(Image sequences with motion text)
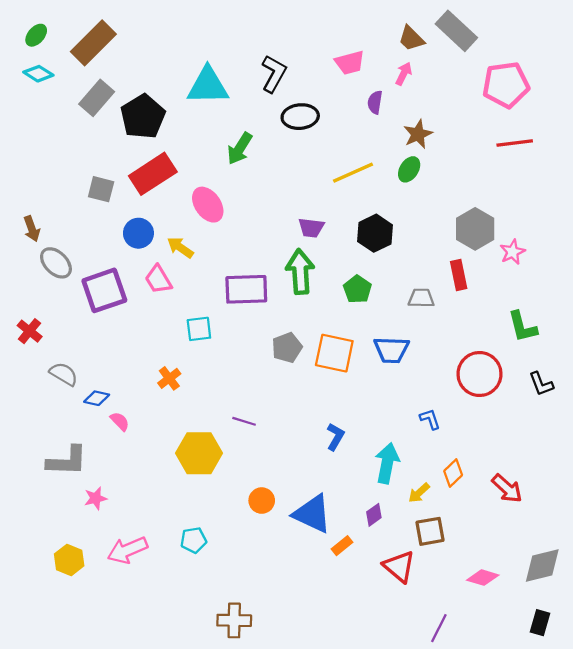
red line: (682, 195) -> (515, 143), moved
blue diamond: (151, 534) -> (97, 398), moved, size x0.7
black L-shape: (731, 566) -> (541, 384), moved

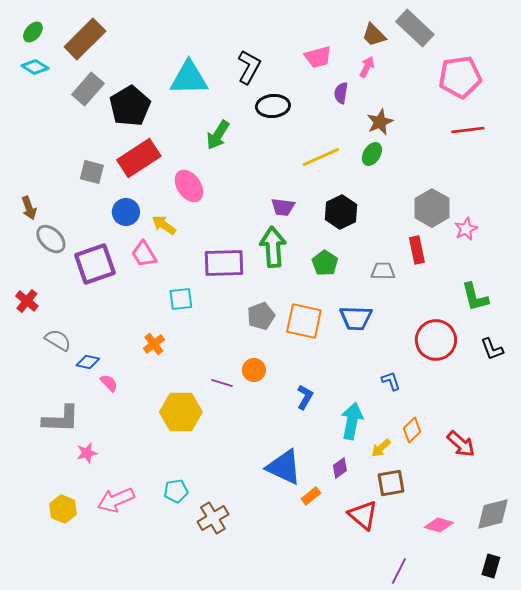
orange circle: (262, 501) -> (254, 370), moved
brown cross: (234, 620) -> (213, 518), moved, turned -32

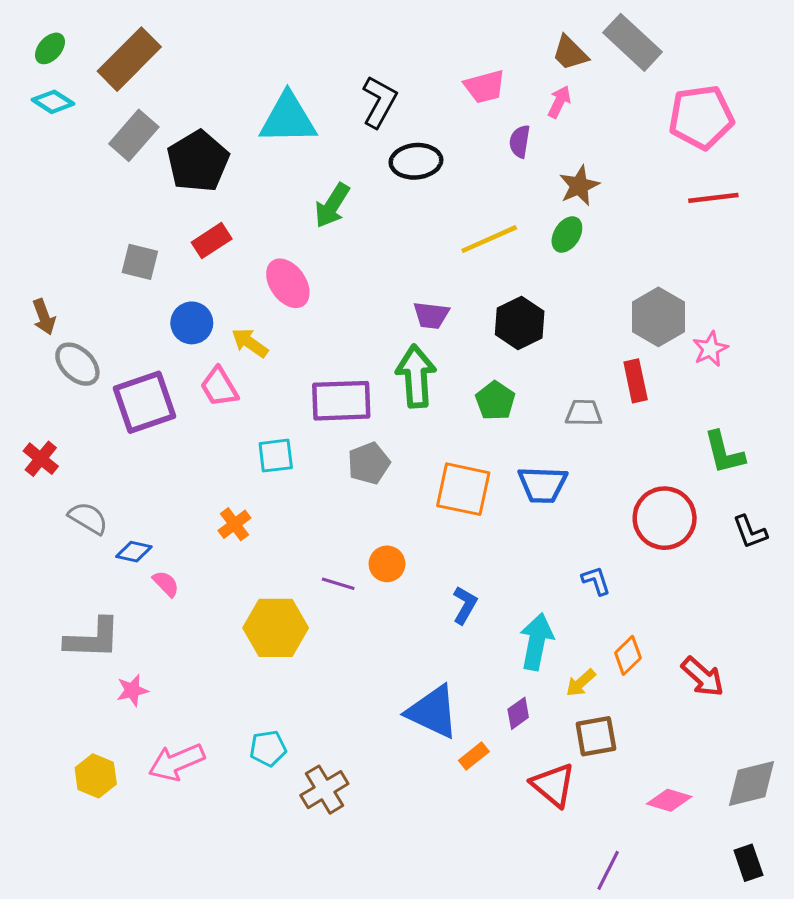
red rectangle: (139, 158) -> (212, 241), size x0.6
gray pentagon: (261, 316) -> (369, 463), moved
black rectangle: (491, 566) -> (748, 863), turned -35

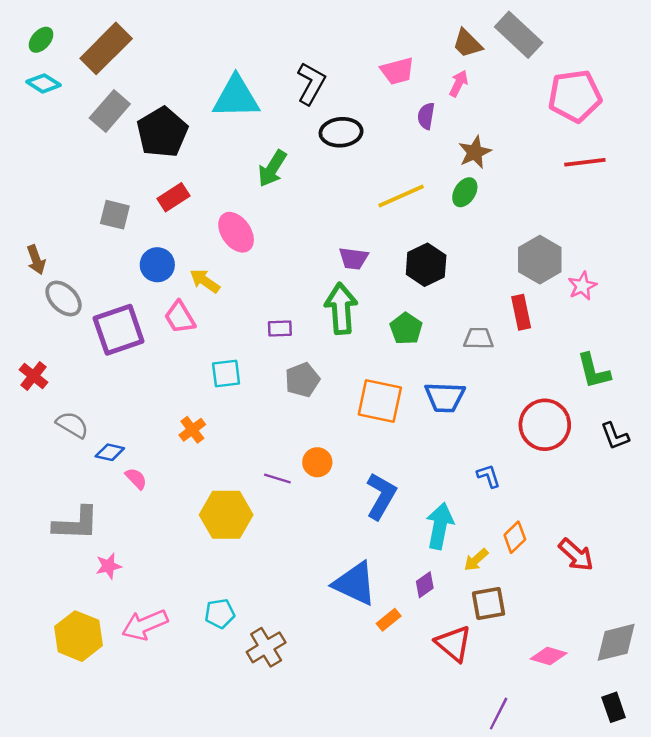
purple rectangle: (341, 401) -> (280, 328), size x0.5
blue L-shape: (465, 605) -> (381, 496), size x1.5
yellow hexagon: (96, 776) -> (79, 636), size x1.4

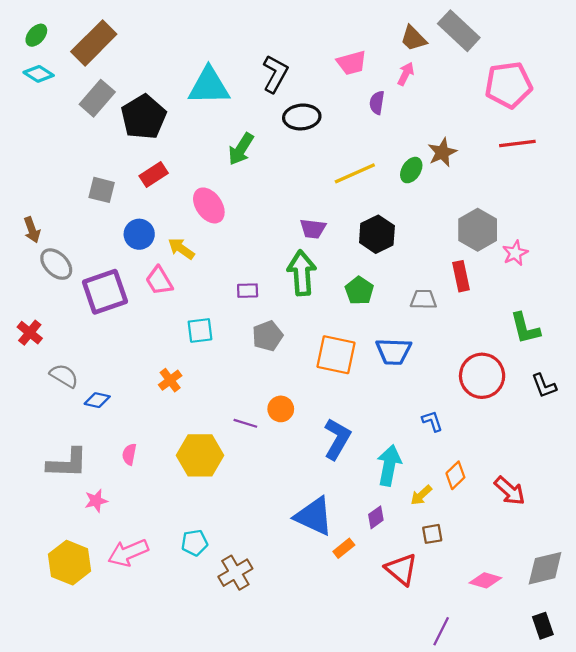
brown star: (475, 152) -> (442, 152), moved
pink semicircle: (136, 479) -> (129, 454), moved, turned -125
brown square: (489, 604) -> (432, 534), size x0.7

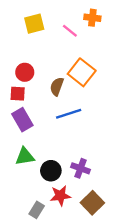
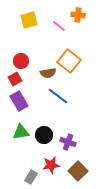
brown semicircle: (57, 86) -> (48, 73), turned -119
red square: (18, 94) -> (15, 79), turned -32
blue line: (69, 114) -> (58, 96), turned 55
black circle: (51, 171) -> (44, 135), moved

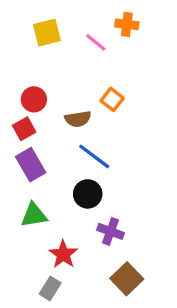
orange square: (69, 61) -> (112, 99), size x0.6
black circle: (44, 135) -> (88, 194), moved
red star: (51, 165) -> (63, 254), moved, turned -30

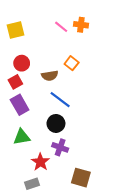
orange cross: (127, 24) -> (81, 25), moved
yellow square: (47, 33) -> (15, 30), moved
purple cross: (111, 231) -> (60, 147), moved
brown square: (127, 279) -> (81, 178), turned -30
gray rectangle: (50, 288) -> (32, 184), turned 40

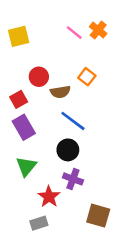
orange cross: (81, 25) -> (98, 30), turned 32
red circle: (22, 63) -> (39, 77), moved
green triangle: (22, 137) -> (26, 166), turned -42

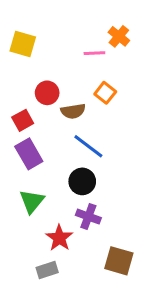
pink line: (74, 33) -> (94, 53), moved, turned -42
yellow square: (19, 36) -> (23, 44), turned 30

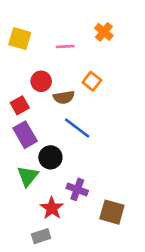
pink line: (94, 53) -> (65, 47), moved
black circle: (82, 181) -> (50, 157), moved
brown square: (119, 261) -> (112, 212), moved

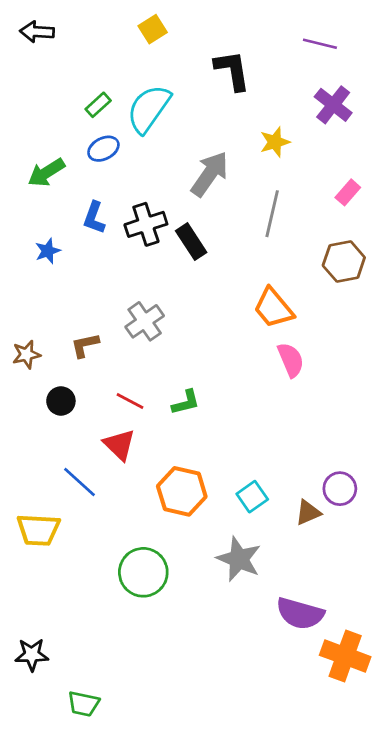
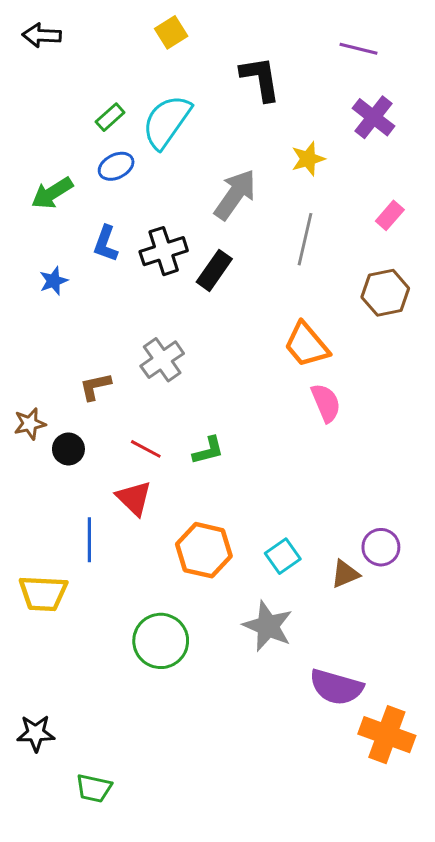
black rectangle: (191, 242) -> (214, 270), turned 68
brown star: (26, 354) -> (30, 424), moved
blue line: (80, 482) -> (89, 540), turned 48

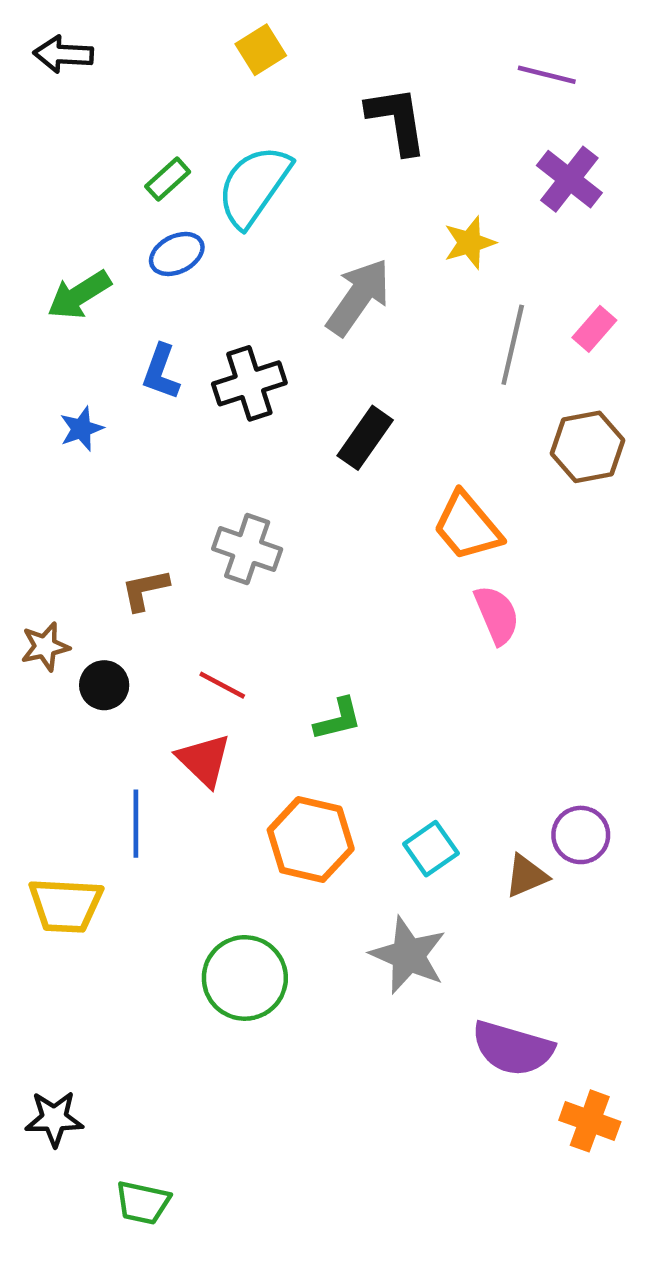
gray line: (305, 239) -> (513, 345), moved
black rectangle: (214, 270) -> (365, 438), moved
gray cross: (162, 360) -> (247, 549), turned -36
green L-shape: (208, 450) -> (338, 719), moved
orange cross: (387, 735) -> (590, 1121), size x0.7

WHAT TO PRODUCE:
Copy only these lines from the records above, exactly: the one with "gray pentagon: (261, 316)", the one with "brown square: (119, 261) -> (112, 212), moved", and those between. Skip the pictures.

RESPONSE BELOW:
gray pentagon: (261, 316) -> (369, 463), moved
black rectangle: (491, 566) -> (748, 863), turned -35

purple rectangle: (341, 401) -> (280, 328), size x0.5
blue L-shape: (465, 605) -> (381, 496), size x1.5
yellow hexagon: (96, 776) -> (79, 636), size x1.4

brown star: (475, 152) -> (442, 152), moved
pink semicircle: (136, 479) -> (129, 454), moved, turned -125
brown square: (489, 604) -> (432, 534), size x0.7

brown semicircle: (57, 86) -> (48, 73), turned -119
red square: (18, 94) -> (15, 79), turned -32
blue line: (69, 114) -> (58, 96), turned 55
black circle: (51, 171) -> (44, 135), moved

orange square: (69, 61) -> (112, 99), size x0.6
black circle: (44, 135) -> (88, 194), moved
red star: (51, 165) -> (63, 254), moved, turned -30

orange cross: (127, 24) -> (81, 25), moved
yellow square: (47, 33) -> (15, 30), moved
purple cross: (111, 231) -> (60, 147), moved
brown square: (127, 279) -> (81, 178), turned -30
gray rectangle: (50, 288) -> (32, 184), turned 40

orange cross: (81, 25) -> (98, 30), turned 32
red circle: (22, 63) -> (39, 77), moved
green triangle: (22, 137) -> (26, 166), turned -42

pink line: (74, 33) -> (94, 53), moved, turned -42
yellow square: (19, 36) -> (23, 44), turned 30

pink line: (94, 53) -> (65, 47), moved
black circle: (82, 181) -> (50, 157), moved
brown square: (119, 261) -> (112, 212), moved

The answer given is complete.